## Given data
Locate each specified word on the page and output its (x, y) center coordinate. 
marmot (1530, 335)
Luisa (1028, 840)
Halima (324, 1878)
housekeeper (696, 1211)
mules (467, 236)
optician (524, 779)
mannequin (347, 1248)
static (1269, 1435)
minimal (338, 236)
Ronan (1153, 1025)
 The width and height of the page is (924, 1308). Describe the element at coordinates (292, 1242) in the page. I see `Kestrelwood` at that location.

## Exercise aim
Reproduce every line of the data from the start through the line containing "minimal (338, 236)", inclusive, with the request lines kept as they are, and offset each coordinate in the answers by adding 57 to both x and y.

## Reply to the task
Locate each specified word on the page and output its (x, y) center coordinate. 
marmot (1587, 392)
Luisa (1085, 897)
Halima (381, 1935)
housekeeper (753, 1268)
mules (524, 293)
optician (581, 836)
mannequin (404, 1305)
static (1326, 1492)
minimal (395, 293)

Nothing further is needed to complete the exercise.